# [PROBLEM TO WORK ON]
The line containing "Target: carcinoma." marks where to begin; quote it and every line after it through the end of the data, exactly as written.

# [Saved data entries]

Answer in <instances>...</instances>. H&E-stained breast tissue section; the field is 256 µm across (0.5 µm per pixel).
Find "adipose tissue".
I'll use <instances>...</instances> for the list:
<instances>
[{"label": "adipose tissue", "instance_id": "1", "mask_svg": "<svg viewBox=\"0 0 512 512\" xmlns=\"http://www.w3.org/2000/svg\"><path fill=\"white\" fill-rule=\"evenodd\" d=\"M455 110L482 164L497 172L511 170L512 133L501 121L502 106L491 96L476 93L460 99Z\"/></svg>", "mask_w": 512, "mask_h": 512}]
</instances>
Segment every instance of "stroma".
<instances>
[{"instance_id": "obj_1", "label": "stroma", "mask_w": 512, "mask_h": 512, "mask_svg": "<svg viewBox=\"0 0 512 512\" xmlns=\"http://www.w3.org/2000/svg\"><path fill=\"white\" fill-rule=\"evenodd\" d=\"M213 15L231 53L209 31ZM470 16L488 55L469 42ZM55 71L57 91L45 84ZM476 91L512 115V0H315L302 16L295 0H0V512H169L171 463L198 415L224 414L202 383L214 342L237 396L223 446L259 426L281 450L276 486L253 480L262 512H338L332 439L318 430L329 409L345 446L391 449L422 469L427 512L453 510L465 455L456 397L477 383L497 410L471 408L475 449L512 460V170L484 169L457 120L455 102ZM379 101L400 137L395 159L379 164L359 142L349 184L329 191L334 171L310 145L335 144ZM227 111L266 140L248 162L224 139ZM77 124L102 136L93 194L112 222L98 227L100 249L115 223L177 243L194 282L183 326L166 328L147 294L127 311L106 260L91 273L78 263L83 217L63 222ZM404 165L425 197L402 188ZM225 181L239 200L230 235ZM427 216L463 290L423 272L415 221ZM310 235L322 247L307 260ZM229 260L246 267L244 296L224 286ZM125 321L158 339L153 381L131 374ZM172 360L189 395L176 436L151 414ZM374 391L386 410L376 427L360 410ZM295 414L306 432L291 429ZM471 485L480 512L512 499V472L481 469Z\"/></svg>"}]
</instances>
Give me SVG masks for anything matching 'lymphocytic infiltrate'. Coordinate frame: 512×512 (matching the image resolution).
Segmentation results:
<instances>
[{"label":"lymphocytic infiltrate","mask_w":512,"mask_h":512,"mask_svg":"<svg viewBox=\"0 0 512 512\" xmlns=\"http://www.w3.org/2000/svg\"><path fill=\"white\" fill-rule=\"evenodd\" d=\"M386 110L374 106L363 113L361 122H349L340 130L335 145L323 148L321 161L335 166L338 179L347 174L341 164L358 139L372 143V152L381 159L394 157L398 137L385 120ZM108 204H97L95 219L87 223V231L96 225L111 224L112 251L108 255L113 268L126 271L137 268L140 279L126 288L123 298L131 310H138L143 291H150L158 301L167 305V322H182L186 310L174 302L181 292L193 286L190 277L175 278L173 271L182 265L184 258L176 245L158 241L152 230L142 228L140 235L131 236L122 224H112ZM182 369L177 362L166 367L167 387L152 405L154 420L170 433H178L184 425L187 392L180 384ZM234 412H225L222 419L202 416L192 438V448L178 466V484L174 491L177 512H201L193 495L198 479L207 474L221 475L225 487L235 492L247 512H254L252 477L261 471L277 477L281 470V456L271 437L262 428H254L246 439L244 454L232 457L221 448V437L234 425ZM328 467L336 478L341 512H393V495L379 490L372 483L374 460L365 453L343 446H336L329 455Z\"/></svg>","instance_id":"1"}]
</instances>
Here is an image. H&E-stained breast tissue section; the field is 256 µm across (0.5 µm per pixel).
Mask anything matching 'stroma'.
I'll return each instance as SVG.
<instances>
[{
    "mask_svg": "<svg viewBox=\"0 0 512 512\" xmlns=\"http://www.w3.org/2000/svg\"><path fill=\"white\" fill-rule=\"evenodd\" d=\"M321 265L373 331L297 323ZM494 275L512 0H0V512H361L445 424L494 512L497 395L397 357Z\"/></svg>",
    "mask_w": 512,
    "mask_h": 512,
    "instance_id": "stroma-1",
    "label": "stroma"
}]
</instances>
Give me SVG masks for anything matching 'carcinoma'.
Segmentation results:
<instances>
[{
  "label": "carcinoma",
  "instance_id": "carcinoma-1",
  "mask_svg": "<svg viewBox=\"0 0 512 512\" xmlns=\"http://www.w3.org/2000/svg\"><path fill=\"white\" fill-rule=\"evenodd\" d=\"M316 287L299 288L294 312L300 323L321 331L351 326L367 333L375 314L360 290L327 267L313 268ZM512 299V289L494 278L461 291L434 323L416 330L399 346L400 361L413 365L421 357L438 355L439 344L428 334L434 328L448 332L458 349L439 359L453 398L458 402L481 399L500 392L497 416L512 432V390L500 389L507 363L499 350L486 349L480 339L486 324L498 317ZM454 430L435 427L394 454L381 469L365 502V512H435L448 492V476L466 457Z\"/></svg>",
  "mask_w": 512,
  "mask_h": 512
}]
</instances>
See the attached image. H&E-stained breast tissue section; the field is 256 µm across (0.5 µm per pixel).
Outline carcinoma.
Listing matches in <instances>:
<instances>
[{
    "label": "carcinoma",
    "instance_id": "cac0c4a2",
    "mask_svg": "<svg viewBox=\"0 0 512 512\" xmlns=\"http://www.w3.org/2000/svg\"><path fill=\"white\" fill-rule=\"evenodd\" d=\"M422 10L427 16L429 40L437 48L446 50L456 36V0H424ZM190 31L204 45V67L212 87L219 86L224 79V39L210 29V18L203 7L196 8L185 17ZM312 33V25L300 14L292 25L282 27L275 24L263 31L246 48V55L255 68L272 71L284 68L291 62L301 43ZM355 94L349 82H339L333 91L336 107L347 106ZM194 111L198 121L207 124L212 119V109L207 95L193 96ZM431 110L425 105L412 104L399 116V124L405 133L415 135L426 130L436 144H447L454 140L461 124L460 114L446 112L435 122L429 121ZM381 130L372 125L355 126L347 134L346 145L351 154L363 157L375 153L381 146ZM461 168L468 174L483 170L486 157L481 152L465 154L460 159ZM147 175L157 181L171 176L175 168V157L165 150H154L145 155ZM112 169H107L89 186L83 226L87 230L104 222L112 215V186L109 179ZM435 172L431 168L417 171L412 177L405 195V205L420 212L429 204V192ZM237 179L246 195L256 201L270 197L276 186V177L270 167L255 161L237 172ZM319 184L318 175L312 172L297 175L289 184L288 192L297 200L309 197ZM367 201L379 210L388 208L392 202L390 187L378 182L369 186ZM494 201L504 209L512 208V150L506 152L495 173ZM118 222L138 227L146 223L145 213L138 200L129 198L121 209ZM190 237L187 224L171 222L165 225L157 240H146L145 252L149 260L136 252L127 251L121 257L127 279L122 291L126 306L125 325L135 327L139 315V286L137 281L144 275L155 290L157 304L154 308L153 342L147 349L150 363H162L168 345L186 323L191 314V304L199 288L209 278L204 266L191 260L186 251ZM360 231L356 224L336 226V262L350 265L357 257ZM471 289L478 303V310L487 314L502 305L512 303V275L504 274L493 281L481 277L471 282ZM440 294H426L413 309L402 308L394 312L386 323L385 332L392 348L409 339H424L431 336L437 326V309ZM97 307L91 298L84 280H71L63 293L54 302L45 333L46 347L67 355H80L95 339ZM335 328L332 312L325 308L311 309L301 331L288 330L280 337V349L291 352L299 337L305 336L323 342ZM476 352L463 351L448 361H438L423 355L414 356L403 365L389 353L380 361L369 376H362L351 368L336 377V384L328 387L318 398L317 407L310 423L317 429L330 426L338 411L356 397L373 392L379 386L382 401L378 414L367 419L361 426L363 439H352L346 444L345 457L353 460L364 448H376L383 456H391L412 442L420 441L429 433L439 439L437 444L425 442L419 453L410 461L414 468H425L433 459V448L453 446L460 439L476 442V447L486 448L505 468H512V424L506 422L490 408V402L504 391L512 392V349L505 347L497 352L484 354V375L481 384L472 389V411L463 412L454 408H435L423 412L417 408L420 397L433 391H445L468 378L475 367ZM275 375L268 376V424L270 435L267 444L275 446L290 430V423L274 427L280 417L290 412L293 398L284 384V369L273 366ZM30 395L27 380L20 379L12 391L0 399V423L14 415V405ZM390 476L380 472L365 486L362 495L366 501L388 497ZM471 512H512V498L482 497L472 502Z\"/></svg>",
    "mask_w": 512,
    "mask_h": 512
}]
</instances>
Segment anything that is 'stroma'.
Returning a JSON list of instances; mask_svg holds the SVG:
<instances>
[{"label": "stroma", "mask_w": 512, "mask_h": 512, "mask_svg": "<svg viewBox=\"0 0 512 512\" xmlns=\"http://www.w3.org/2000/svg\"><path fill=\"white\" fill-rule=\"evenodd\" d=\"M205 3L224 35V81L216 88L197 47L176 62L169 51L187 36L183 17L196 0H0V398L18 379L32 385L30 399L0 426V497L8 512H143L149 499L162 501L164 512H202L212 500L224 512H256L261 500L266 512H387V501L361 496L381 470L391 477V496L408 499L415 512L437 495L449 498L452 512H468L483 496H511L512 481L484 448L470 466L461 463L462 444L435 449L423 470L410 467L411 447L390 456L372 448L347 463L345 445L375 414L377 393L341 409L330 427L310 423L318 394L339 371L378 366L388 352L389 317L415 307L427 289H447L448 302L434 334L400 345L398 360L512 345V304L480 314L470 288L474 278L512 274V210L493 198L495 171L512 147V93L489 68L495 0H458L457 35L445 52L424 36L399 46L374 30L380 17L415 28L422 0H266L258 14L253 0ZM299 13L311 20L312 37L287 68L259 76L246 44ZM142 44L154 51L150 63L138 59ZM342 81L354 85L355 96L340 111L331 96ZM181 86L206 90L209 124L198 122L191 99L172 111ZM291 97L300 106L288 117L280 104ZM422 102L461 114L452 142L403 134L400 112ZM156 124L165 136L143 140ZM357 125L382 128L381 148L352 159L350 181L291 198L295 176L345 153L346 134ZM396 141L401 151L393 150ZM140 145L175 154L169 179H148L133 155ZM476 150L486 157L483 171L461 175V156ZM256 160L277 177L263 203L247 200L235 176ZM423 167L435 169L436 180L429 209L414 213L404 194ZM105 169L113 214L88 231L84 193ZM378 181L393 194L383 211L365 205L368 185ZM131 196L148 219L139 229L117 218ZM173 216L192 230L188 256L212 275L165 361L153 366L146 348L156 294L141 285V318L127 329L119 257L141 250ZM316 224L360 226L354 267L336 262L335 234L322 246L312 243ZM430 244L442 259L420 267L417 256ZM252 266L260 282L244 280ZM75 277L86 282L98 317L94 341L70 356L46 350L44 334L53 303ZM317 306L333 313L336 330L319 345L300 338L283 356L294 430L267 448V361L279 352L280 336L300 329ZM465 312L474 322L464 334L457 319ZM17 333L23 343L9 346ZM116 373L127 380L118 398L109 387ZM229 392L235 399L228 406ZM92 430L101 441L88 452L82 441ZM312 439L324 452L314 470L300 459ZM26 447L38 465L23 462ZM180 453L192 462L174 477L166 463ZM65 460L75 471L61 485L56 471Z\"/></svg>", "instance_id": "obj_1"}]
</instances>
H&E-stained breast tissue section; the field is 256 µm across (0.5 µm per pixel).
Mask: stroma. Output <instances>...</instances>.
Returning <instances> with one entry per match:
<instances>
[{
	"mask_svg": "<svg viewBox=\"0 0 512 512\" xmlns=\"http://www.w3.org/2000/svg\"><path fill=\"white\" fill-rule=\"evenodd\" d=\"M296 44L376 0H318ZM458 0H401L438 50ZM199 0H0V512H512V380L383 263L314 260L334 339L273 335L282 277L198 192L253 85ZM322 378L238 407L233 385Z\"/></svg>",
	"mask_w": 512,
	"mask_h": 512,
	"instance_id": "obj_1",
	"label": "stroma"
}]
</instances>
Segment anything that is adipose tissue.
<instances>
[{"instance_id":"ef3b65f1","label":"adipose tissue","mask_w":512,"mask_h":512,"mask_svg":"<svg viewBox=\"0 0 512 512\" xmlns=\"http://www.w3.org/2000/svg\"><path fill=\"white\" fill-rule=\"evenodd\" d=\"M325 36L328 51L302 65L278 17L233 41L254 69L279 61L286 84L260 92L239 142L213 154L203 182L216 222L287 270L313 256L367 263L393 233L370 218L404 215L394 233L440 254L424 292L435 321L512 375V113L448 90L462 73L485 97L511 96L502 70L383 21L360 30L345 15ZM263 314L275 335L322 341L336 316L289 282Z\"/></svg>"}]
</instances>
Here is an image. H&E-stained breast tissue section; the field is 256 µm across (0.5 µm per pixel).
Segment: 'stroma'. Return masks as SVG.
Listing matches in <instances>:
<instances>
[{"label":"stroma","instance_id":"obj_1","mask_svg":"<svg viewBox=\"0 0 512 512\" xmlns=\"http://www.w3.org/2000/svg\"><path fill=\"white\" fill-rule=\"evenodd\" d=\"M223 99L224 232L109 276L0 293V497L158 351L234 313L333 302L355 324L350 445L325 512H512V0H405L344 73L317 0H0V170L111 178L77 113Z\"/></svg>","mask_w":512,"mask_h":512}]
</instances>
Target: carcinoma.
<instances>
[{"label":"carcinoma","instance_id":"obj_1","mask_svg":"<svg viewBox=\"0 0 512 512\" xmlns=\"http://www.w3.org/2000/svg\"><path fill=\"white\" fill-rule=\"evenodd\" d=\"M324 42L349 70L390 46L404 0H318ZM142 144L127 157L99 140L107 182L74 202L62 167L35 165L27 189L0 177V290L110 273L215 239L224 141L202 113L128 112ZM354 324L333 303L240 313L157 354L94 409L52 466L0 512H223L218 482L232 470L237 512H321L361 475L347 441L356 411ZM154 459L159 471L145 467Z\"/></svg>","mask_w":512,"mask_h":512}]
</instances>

# [EXERCISE OUTPUT]
Target: carcinoma.
<instances>
[{"label":"carcinoma","instance_id":"obj_1","mask_svg":"<svg viewBox=\"0 0 512 512\" xmlns=\"http://www.w3.org/2000/svg\"><path fill=\"white\" fill-rule=\"evenodd\" d=\"M324 42L349 70L390 46L404 0H318ZM142 144L127 157L99 140L107 182L74 202L62 167L35 165L27 189L0 177V290L110 273L215 239L224 141L202 113L128 112ZM354 324L333 303L240 313L157 354L94 409L52 466L0 512H223L218 482L232 470L237 512H321L361 475L347 441L356 411ZM154 459L159 471L145 467Z\"/></svg>","mask_w":512,"mask_h":512}]
</instances>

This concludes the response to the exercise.